PROBLEM STATEMENT:
In your copy, reproduce each entry exactly and leave out the pictures.

Object change descriptions:
──────────

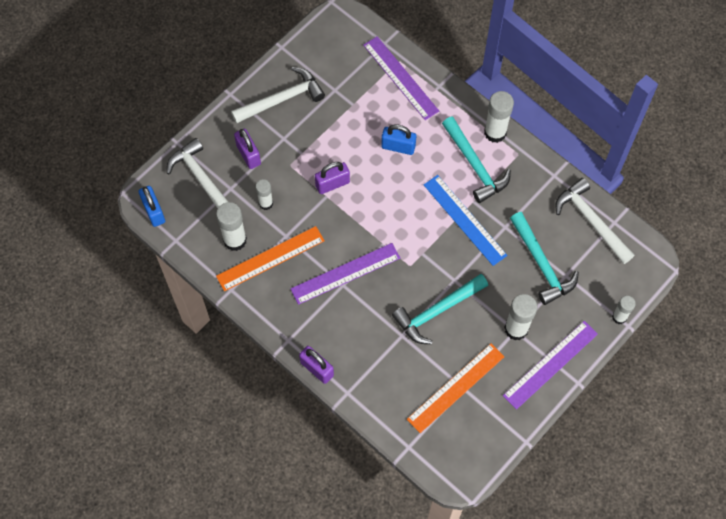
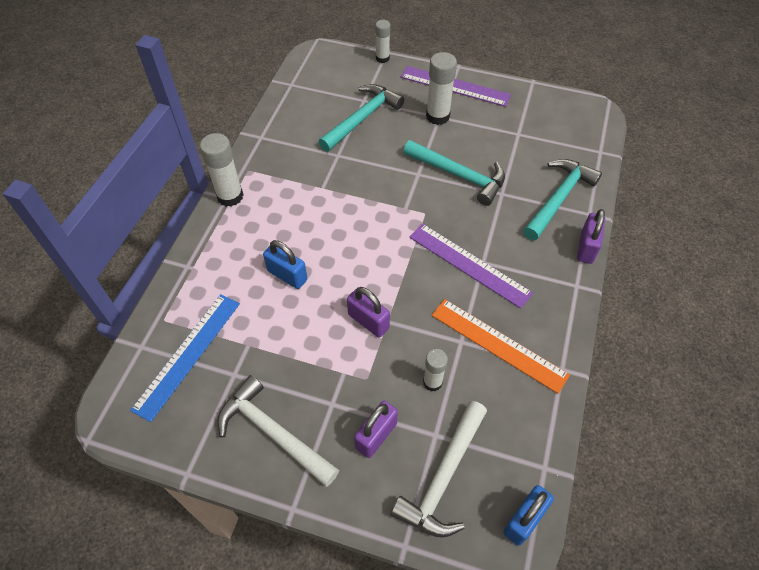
camera: 115 degrees left, 10 degrees down
(235, 240) = (500, 394): white glue stick -> none
(398, 147) = (287, 275): blue padlock -> blue padlock turned 45 degrees counterclockwise
(400, 78) = (189, 308): purple ruler -> none
(456, 387) = (522, 138): orange ruler -> none
(464, 220) = (347, 187): blue ruler -> blue ruler (187, 354)
(475, 165) = (278, 200): turquoise hammer -> turquoise hammer (558, 198)
(591, 221) = (298, 99): white hammer -> none

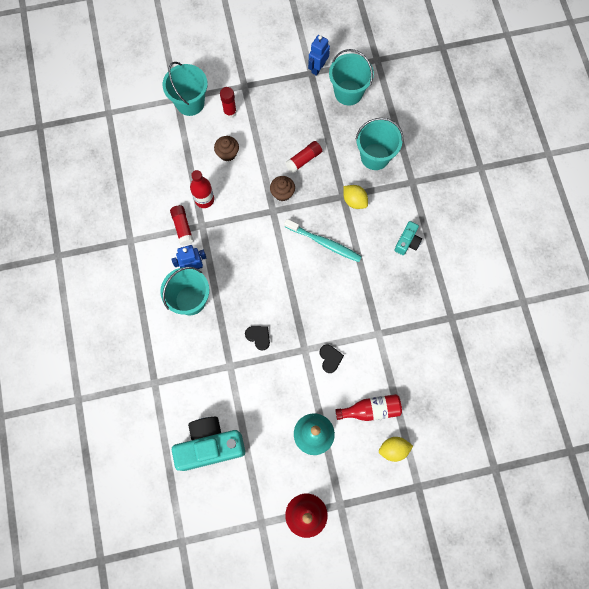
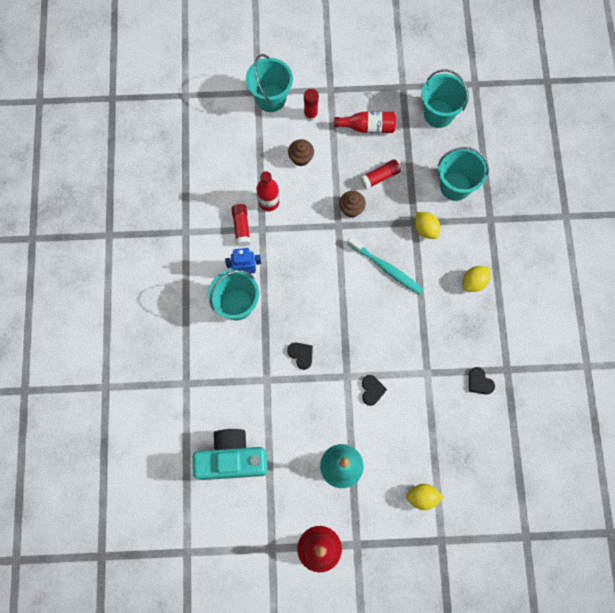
camera: 10 degrees right, 0 degrees up
(318, 68) = (410, 83): blue robot -> none
(371, 410) = (405, 451): red bottle -> red bottle (368, 127)
(407, 242) = (474, 282): turquoise camera -> yellow lemon
(428, 333) = (479, 382): none -> black heart

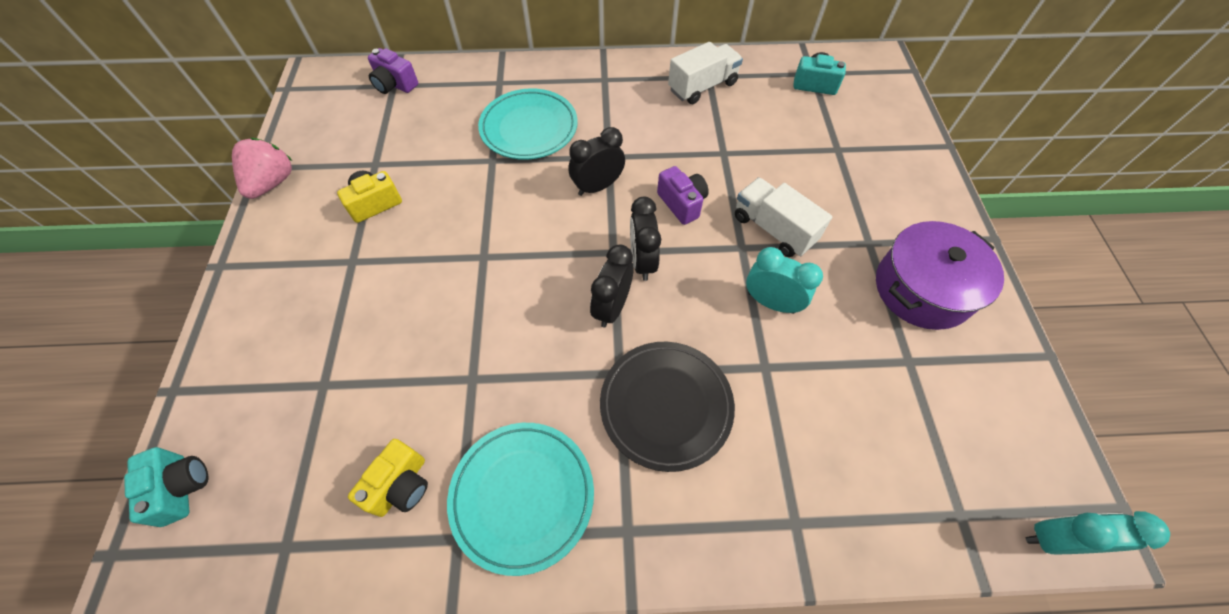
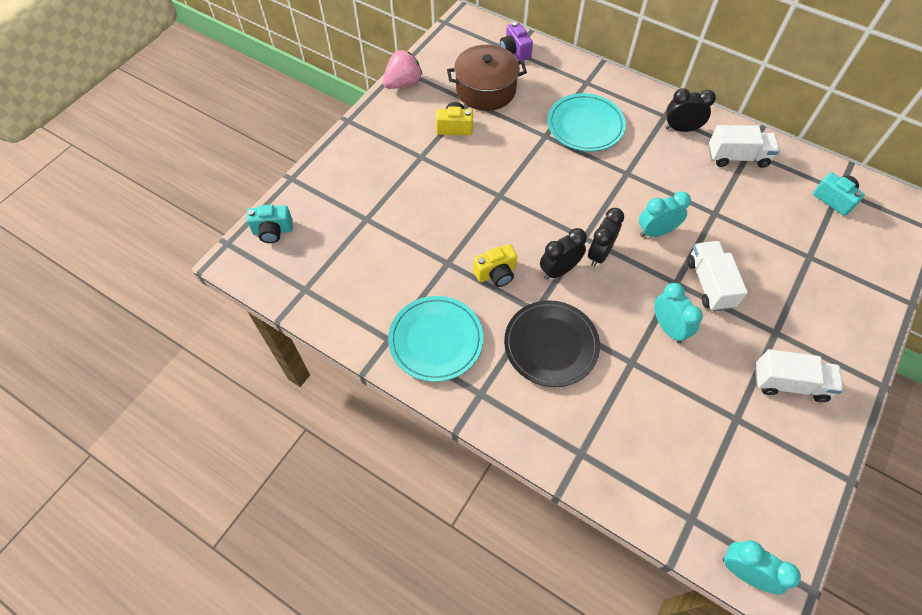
camera: 35 degrees right, 0 degrees up
(182, 487) = (273, 231): turquoise camera -> turquoise camera turned 75 degrees clockwise
(387, 142) = (486, 90): none -> brown pot
(401, 485) = (376, 295): yellow camera -> yellow camera (496, 273)
(597, 187) = (604, 190): black clock -> black clock (681, 129)
(682, 203) = (656, 232): purple camera -> turquoise clock
(922, 289) = (789, 383): purple pot -> white truck

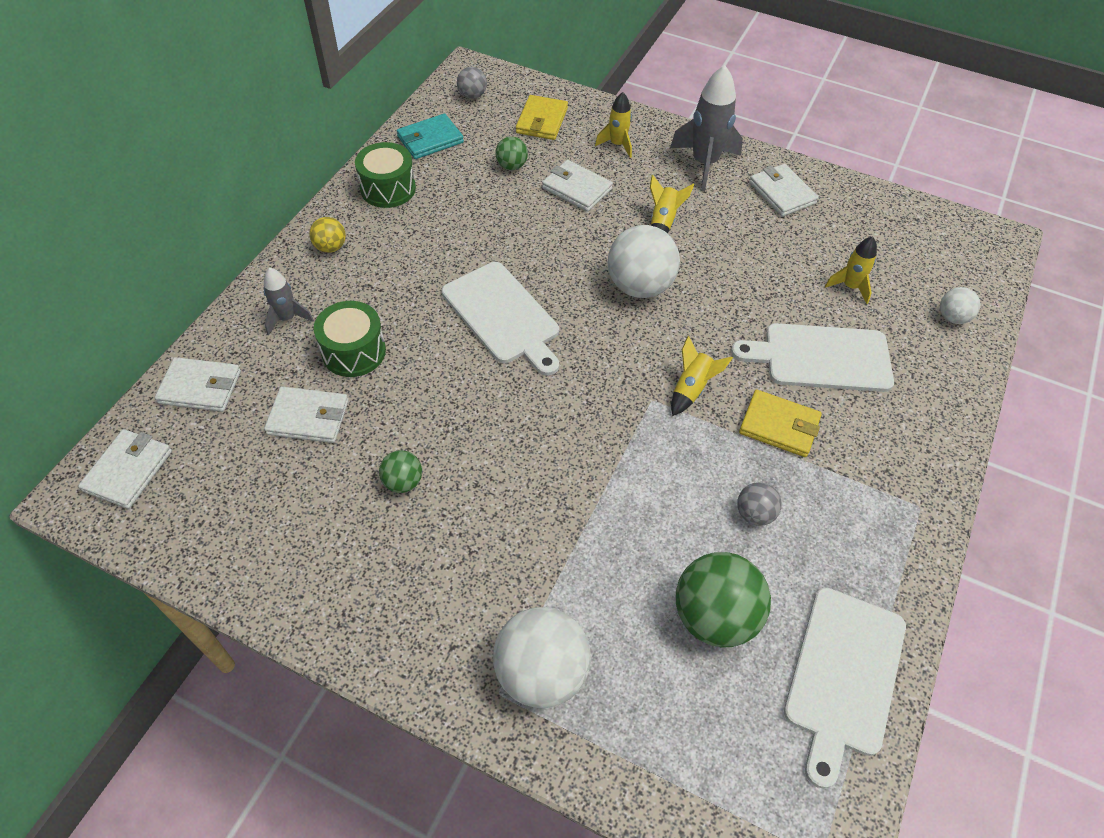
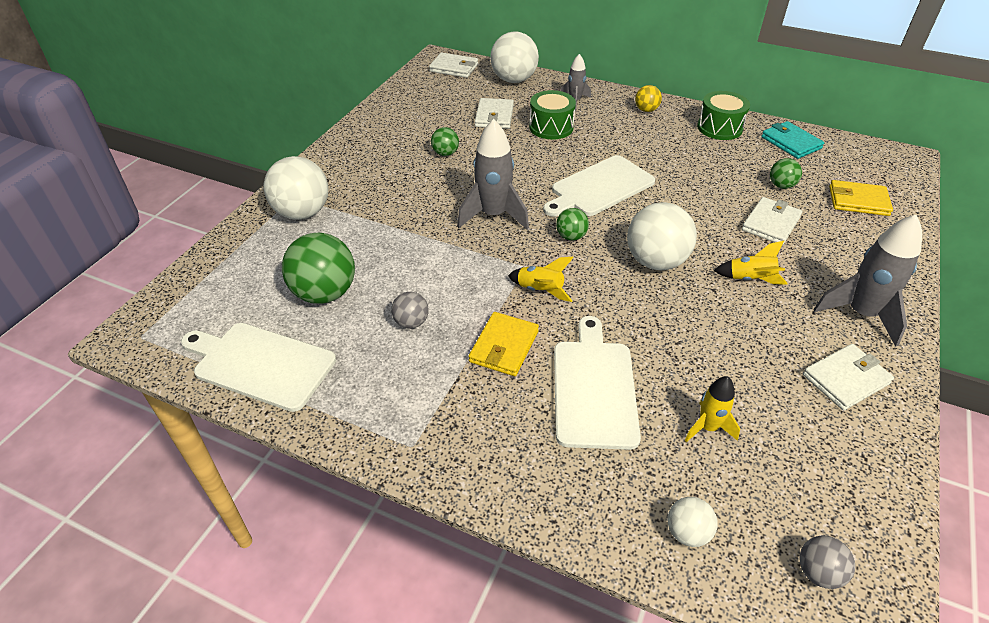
camera: 90 degrees right, 10 degrees down
(200, 387) = (514, 80): white wallet -> white ball
(472, 95) = (867, 160): grey ball -> grey ball (818, 572)
(555, 427) = (493, 215): none -> grey rocket
(598, 353) = (571, 236): none -> green ball
(617, 145) = (852, 249): yellow rocket -> none

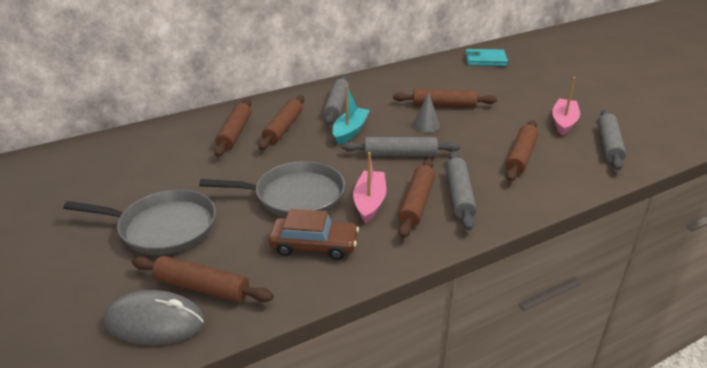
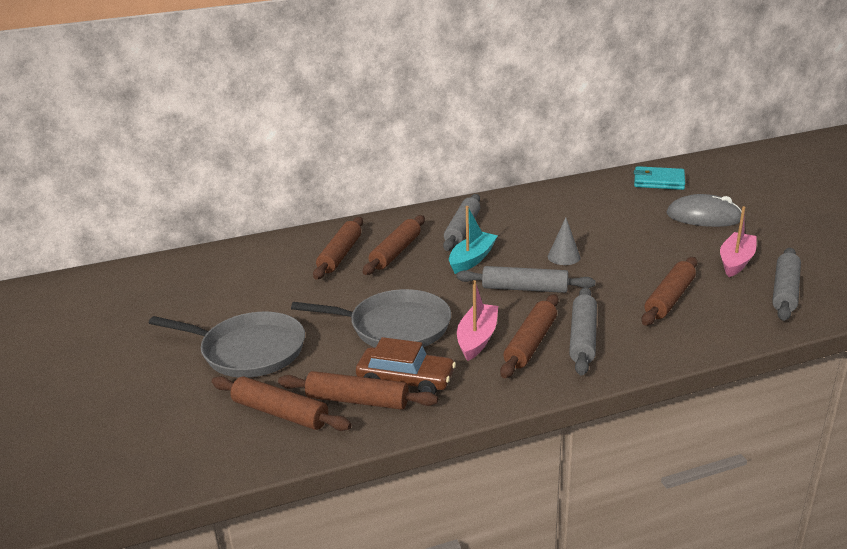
camera: 10 degrees right, 5 degrees down
(155, 322) = (228, 442): grey mouse -> grey mouse (704, 217)
(444, 105) = (591, 234): brown rolling pin -> brown rolling pin (357, 401)

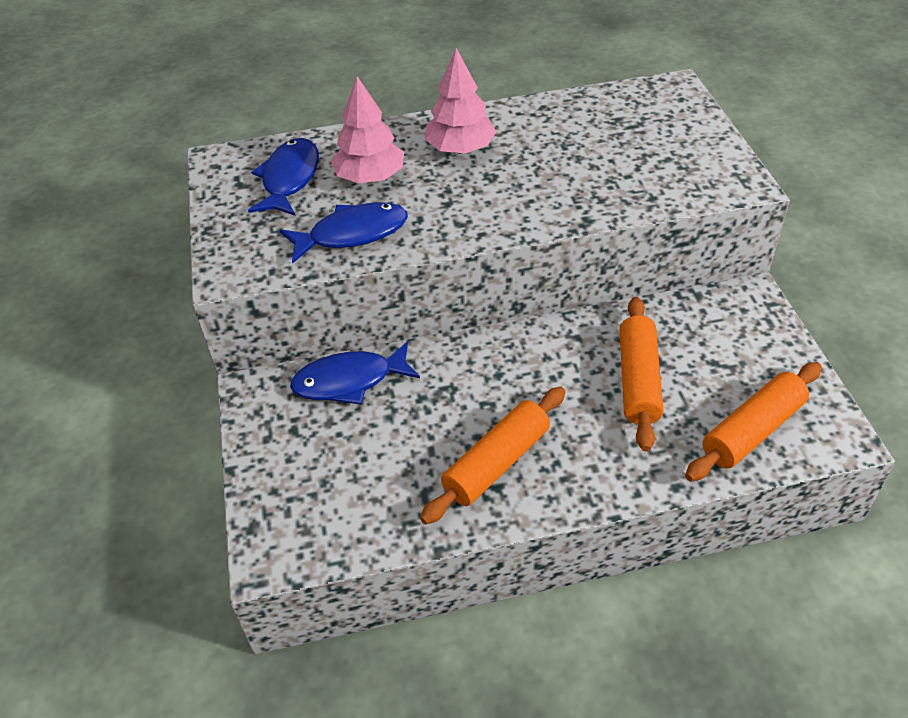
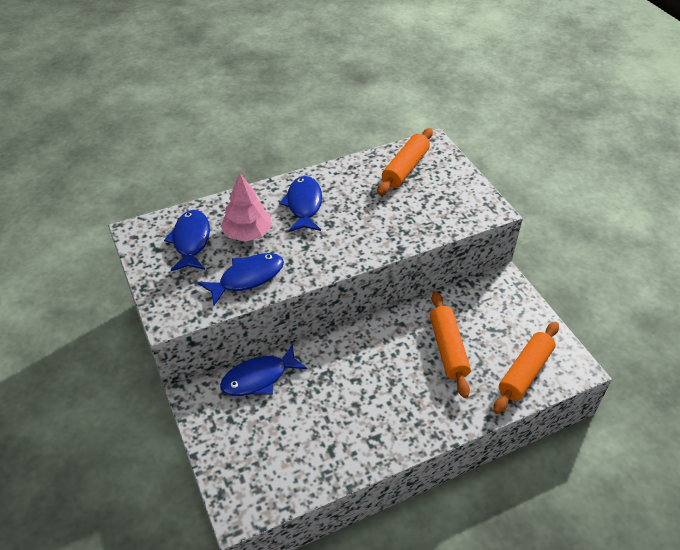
camera: 15 degrees left, 0 degrees up
(460, 149) = (304, 205): pink tree -> blue fish
(496, 463) = (372, 421): orange rolling pin -> orange rolling pin (405, 168)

──────────

PROBLEM SOLUTION:
camera: 115 degrees left, 10 degrees down
(235, 240) = (500, 394): white glue stick -> none
(398, 147) = (287, 275): blue padlock -> blue padlock turned 45 degrees counterclockwise
(400, 78) = (189, 308): purple ruler -> none
(456, 387) = (522, 138): orange ruler -> none
(464, 220) = (347, 187): blue ruler -> blue ruler (187, 354)
(475, 165) = (278, 200): turquoise hammer -> turquoise hammer (558, 198)
(591, 221) = (298, 99): white hammer -> none

camera: 10 degrees right, 0 degrees up
(318, 68) = (410, 83): blue robot -> none
(371, 410) = (405, 451): red bottle -> red bottle (368, 127)
(407, 242) = (474, 282): turquoise camera -> yellow lemon
(428, 333) = (479, 382): none -> black heart

camera: 35 degrees right, 0 degrees up
(182, 487) = (273, 231): turquoise camera -> turquoise camera turned 75 degrees clockwise
(387, 142) = (486, 90): none -> brown pot
(401, 485) = (376, 295): yellow camera -> yellow camera (496, 273)
(597, 187) = (604, 190): black clock -> black clock (681, 129)
(682, 203) = (656, 232): purple camera -> turquoise clock
(922, 289) = (789, 383): purple pot -> white truck

camera: 90 degrees right, 10 degrees down
(200, 387) = (514, 80): white wallet -> white ball
(472, 95) = (867, 160): grey ball -> grey ball (818, 572)
(555, 427) = (493, 215): none -> grey rocket
(598, 353) = (571, 236): none -> green ball
(617, 145) = (852, 249): yellow rocket -> none

camera: 10 degrees right, 5 degrees down
(155, 322) = (228, 442): grey mouse -> grey mouse (704, 217)
(444, 105) = (591, 234): brown rolling pin -> brown rolling pin (357, 401)

camera: 15 degrees left, 0 degrees up
(460, 149) = (304, 205): pink tree -> blue fish
(496, 463) = (372, 421): orange rolling pin -> orange rolling pin (405, 168)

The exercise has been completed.